Task objective — Write out every record below exactly as given. Leave the pictures out.

Provided records —
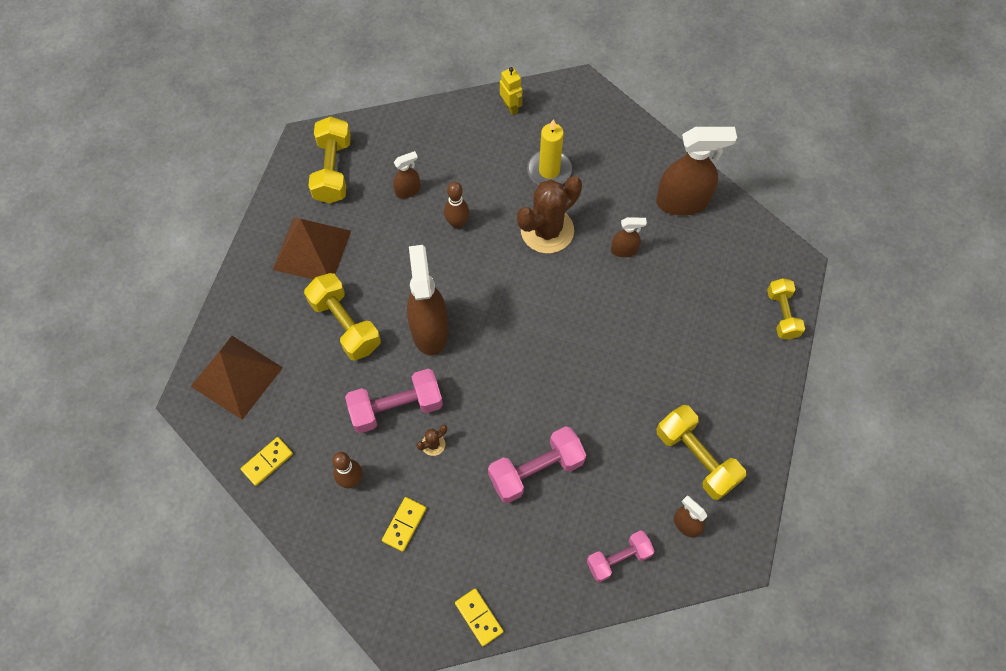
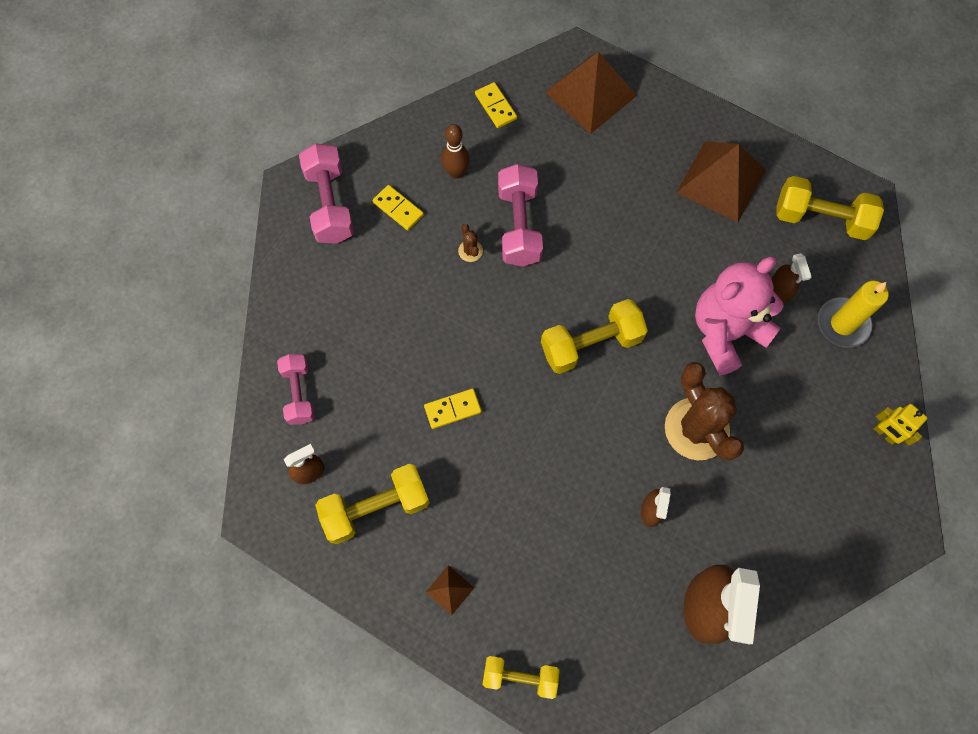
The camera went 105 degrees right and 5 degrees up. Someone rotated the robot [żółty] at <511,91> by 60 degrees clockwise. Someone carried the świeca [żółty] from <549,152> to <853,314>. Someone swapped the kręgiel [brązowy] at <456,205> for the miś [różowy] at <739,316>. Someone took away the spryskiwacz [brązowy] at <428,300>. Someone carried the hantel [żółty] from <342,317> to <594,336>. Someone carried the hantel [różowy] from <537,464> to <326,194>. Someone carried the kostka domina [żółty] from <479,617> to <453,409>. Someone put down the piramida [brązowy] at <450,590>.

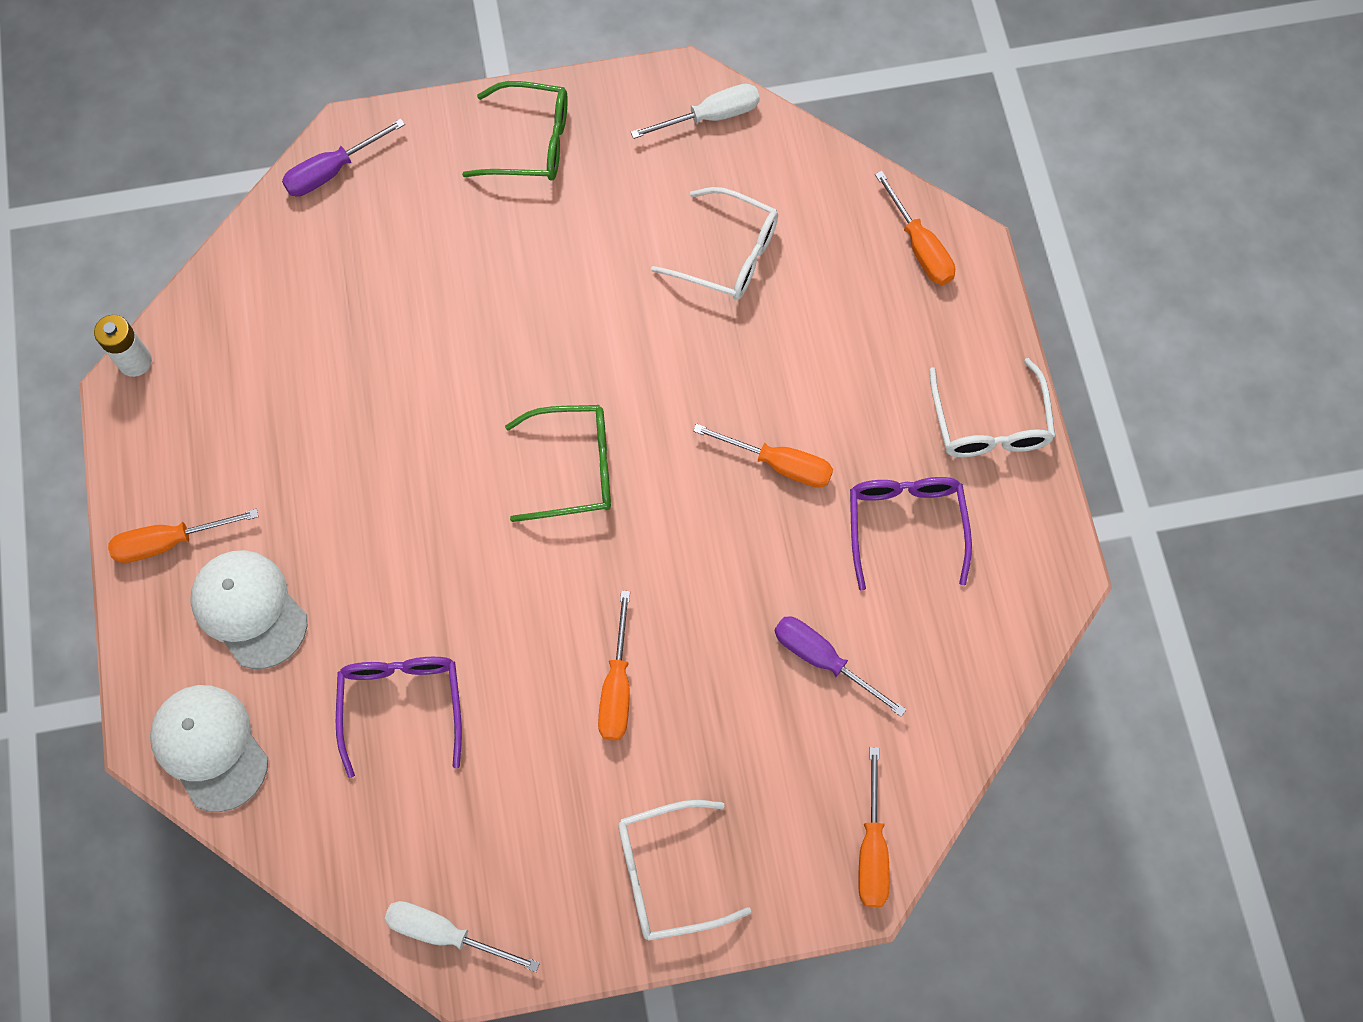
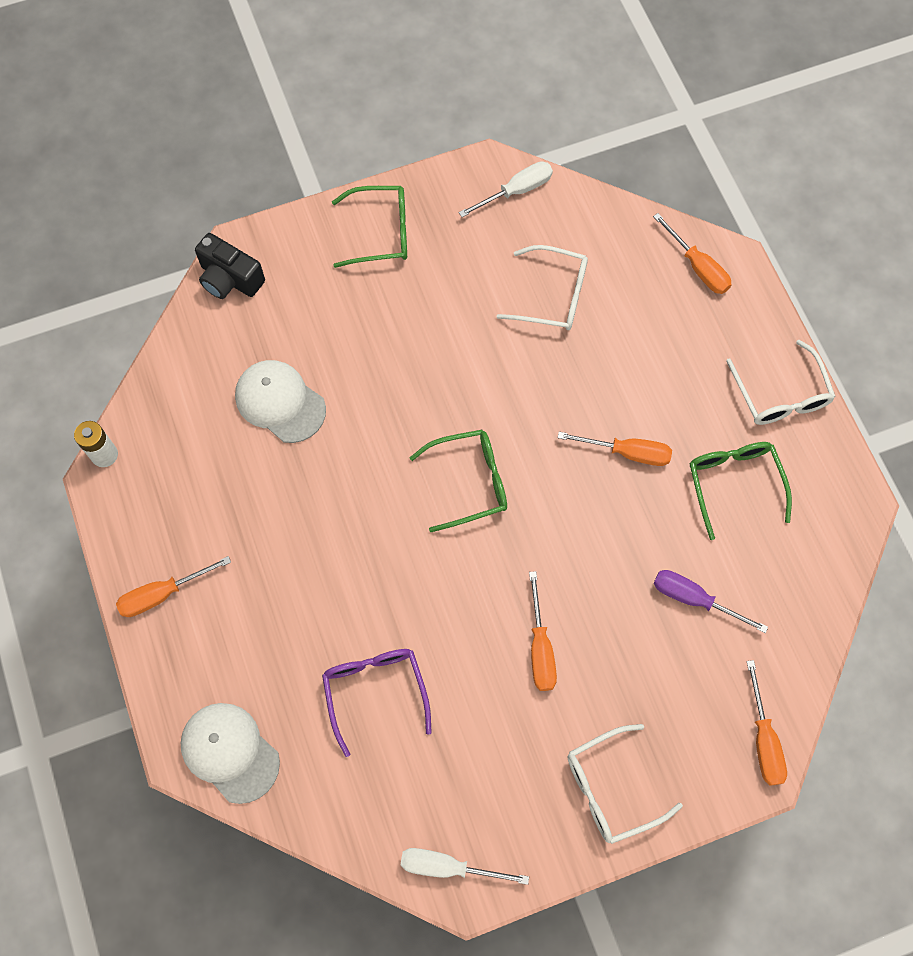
The camera went 10 degrees left and 0 degrees up. Someone swapped the śrubokręt [fioletowy] at <343,158> for the aparat fotograficzny [czarny] at <230,266>. Someone repainted the okulary [fioletowy] at <911,534>, which became the okulary [zielony] at <740,491>. Someone carried the czapka [biały] from <248,609> to <280,401>.

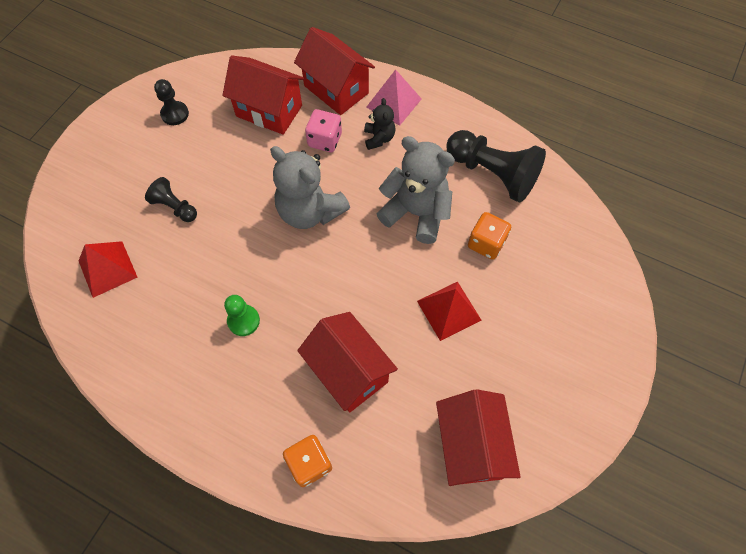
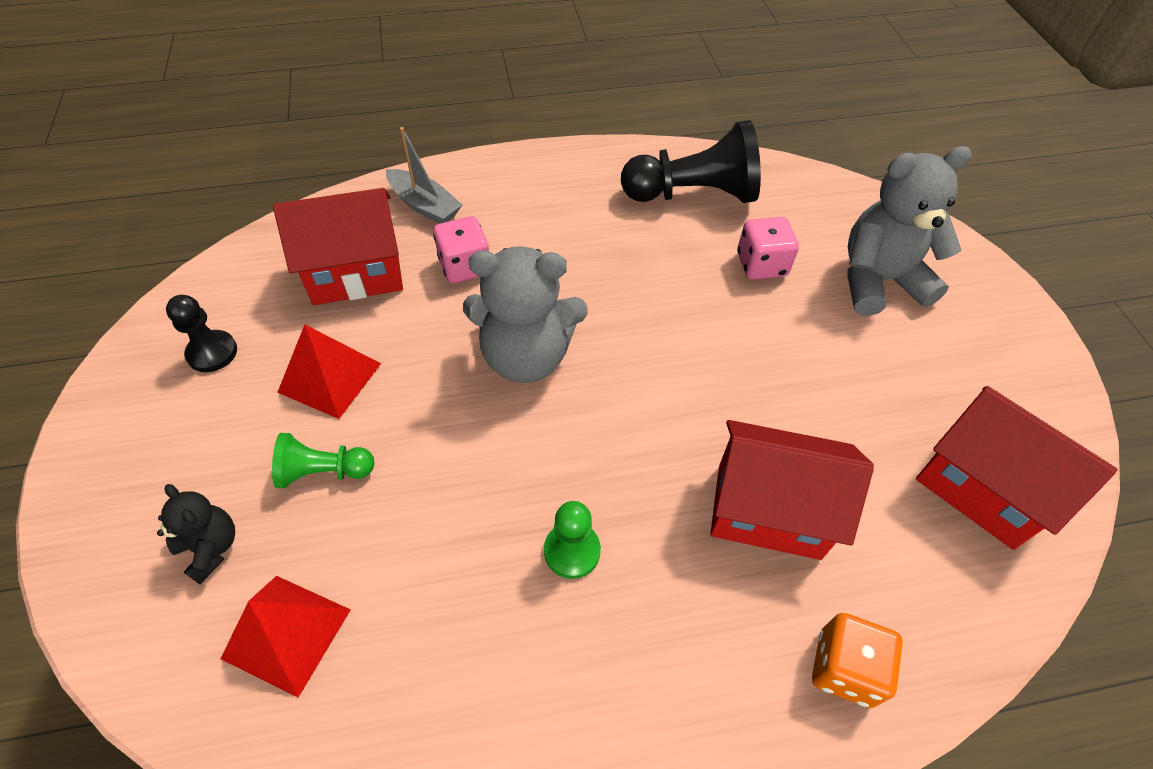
The camera went 40 degrees left and 10 degrees down. Someone swapped the domek [czerwony] at <334,71> for the łódka [szary] at <424,175>. Someone took away the piramida [różowy] at <393,97>. Someone carried the miś [czarny] from <380,124> to <196,534>. Someone carried the miś [szary] from <416,190> to <909,231>. Someone repainted the pionek [czarny] at <171,199>, which became the pionek [zielony] at <323,460>. Someone repainted the kostka do gry [pomarańczowy] at <489,236>, which became the kostka do gry [różowy] at <768,248>. Someone carried the piramida [czerwony] from <449,311> to <329,372>.

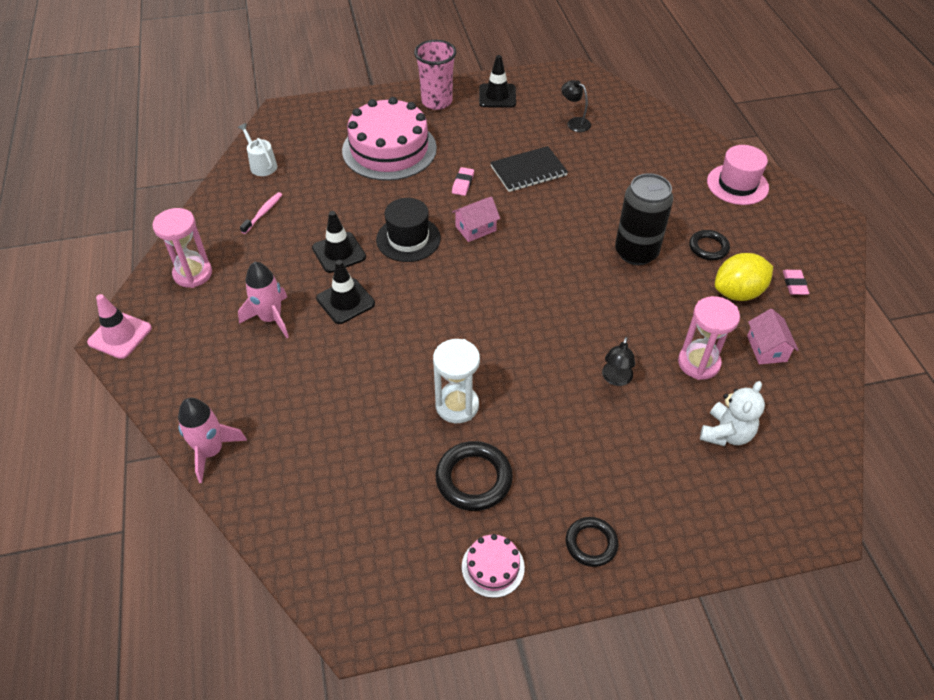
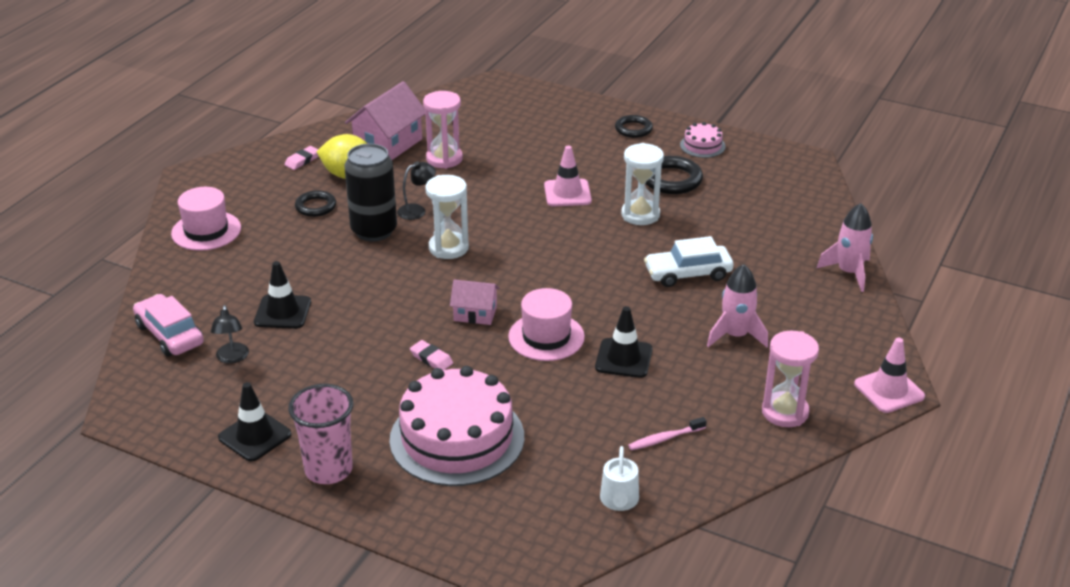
The camera went 140 degrees left and 15 degrees down. Someone took away the zeszyt [czarny] at <529,169>. Someone rotated the gumka do mazania [różowy] at <463,181> by 75 degrees clockwise. Someone repainted the kapelusz [czarny] at <408,230>, which became the kapelusz [różowy] at <546,324>. Someone carried the pachołek [czarny] from <345,292> to <282,295>. Someone scaled the domek [różowy] at <772,336> by 1.72. Someone carried the lampka [czarny] from <618,361> to <416,190>. Someone took away the miś [biały] at <732,413>. Someone put down the pachołek [różowy] at <568,176>. Someone put down the klepsydra [biały] at <447,217>. Someone put down the samochód [biały] at <688,261>. Someone put down the samochód [różowy] at <168,325>.

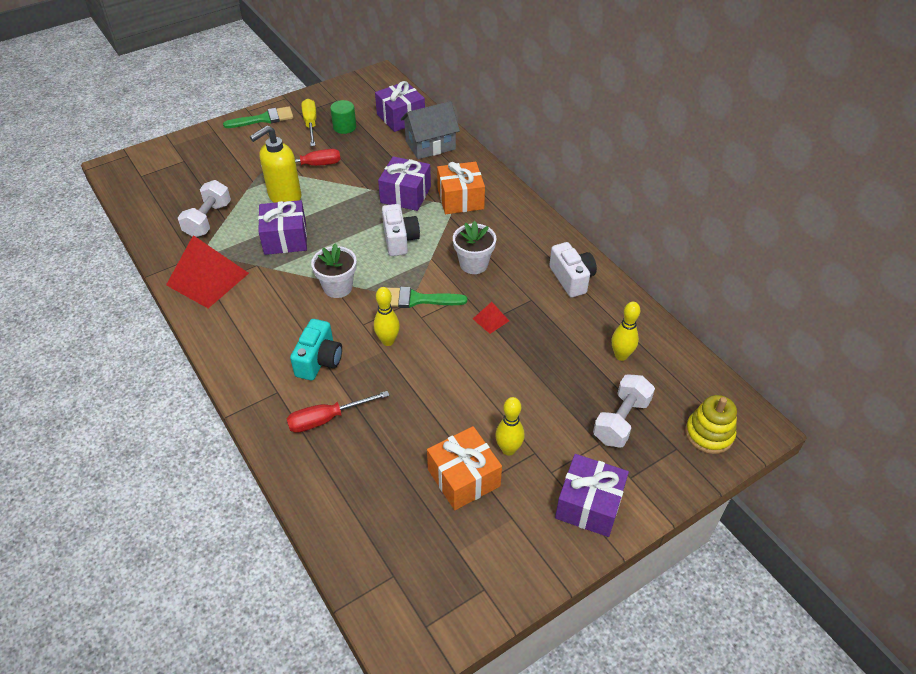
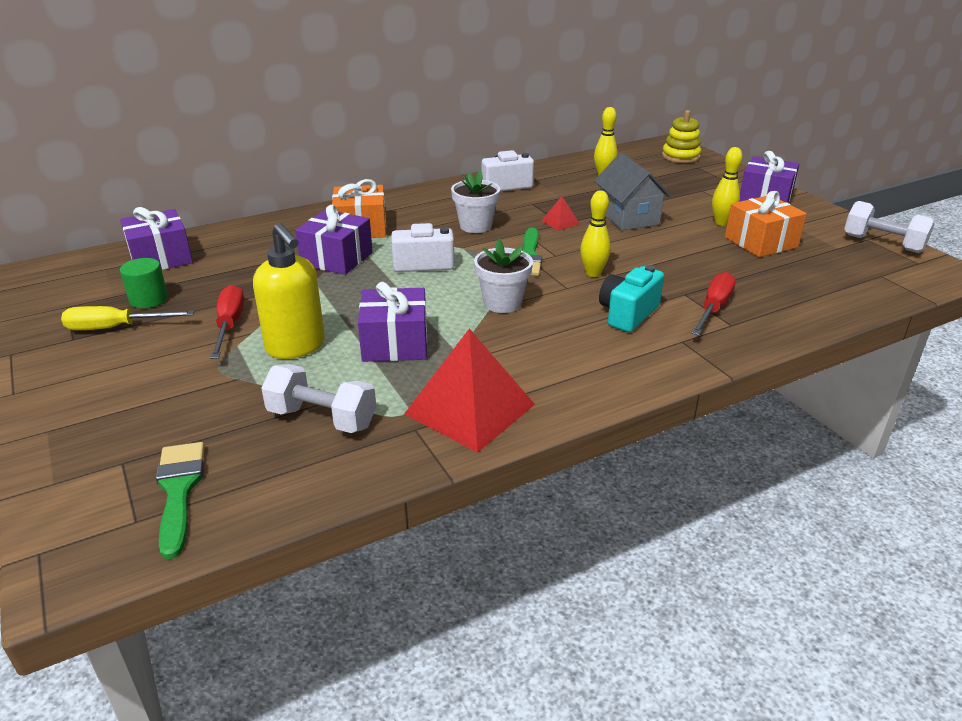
The camera went 85 degrees left and 15 degrees down. Someone carried the domek [szary] from <430,130> to <632,191>. Someone carried the pędzel [zielony] from <258,117> to <180,500>. Someone rotated the aparat fotograficzny [turkusowy] at <316,349> by 75 degrees counterclockwise. Someone carried the hantel [biały] from <624,411> to <889,227>. Someone rotated the śrubokręt [czerwony] at <338,412> by 135 degrees counterclockwise.

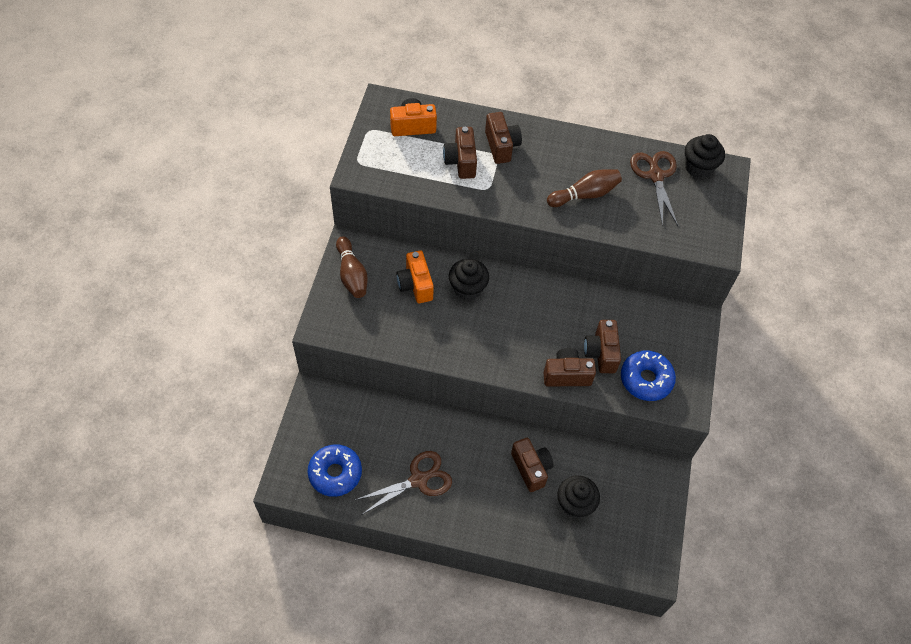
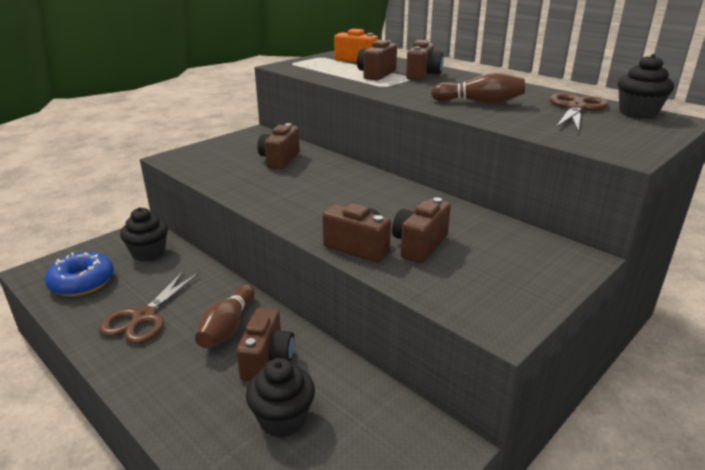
The camera went 35 degrees right and 30 degrees down. Someone carried the kręgiel [brązowy] from <352,267> to <225,316>. Someone repainted the aparat fotograficzny [pomarańczowy] at <415,277>, which became the aparat fotograficzny [brązowy] at <278,146>. Someone carried the muffinka [czarny] from <469,279> to <144,234>. Someone took away the donut [niebieski] at <648,375>. Someone rotated the nożyczki [brązowy] at <403,483> by 105 degrees clockwise.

Answer space —
The camera went 105 degrees right and 5 degrees up. Someone rotated the robot [żółty] at <511,91> by 60 degrees clockwise. Someone carried the świeca [żółty] from <549,152> to <853,314>. Someone swapped the kręgiel [brązowy] at <456,205> for the miś [różowy] at <739,316>. Someone took away the spryskiwacz [brązowy] at <428,300>. Someone carried the hantel [żółty] from <342,317> to <594,336>. Someone carried the hantel [różowy] from <537,464> to <326,194>. Someone carried the kostka domina [żółty] from <479,617> to <453,409>. Someone put down the piramida [brązowy] at <450,590>.

The camera went 10 degrees left and 0 degrees up. Someone swapped the śrubokręt [fioletowy] at <343,158> for the aparat fotograficzny [czarny] at <230,266>. Someone repainted the okulary [fioletowy] at <911,534>, which became the okulary [zielony] at <740,491>. Someone carried the czapka [biały] from <248,609> to <280,401>.

The camera went 40 degrees left and 10 degrees down. Someone swapped the domek [czerwony] at <334,71> for the łódka [szary] at <424,175>. Someone took away the piramida [różowy] at <393,97>. Someone carried the miś [czarny] from <380,124> to <196,534>. Someone carried the miś [szary] from <416,190> to <909,231>. Someone repainted the pionek [czarny] at <171,199>, which became the pionek [zielony] at <323,460>. Someone repainted the kostka do gry [pomarańczowy] at <489,236>, which became the kostka do gry [różowy] at <768,248>. Someone carried the piramida [czerwony] from <449,311> to <329,372>.

The camera went 140 degrees left and 15 degrees down. Someone took away the zeszyt [czarny] at <529,169>. Someone rotated the gumka do mazania [różowy] at <463,181> by 75 degrees clockwise. Someone repainted the kapelusz [czarny] at <408,230>, which became the kapelusz [różowy] at <546,324>. Someone carried the pachołek [czarny] from <345,292> to <282,295>. Someone scaled the domek [różowy] at <772,336> by 1.72. Someone carried the lampka [czarny] from <618,361> to <416,190>. Someone took away the miś [biały] at <732,413>. Someone put down the pachołek [różowy] at <568,176>. Someone put down the klepsydra [biały] at <447,217>. Someone put down the samochód [biały] at <688,261>. Someone put down the samochód [różowy] at <168,325>.

The camera went 85 degrees left and 15 degrees down. Someone carried the domek [szary] from <430,130> to <632,191>. Someone carried the pędzel [zielony] from <258,117> to <180,500>. Someone rotated the aparat fotograficzny [turkusowy] at <316,349> by 75 degrees counterclockwise. Someone carried the hantel [biały] from <624,411> to <889,227>. Someone rotated the śrubokręt [czerwony] at <338,412> by 135 degrees counterclockwise.

The camera went 35 degrees right and 30 degrees down. Someone carried the kręgiel [brązowy] from <352,267> to <225,316>. Someone repainted the aparat fotograficzny [pomarańczowy] at <415,277>, which became the aparat fotograficzny [brązowy] at <278,146>. Someone carried the muffinka [czarny] from <469,279> to <144,234>. Someone took away the donut [niebieski] at <648,375>. Someone rotated the nożyczki [brązowy] at <403,483> by 105 degrees clockwise.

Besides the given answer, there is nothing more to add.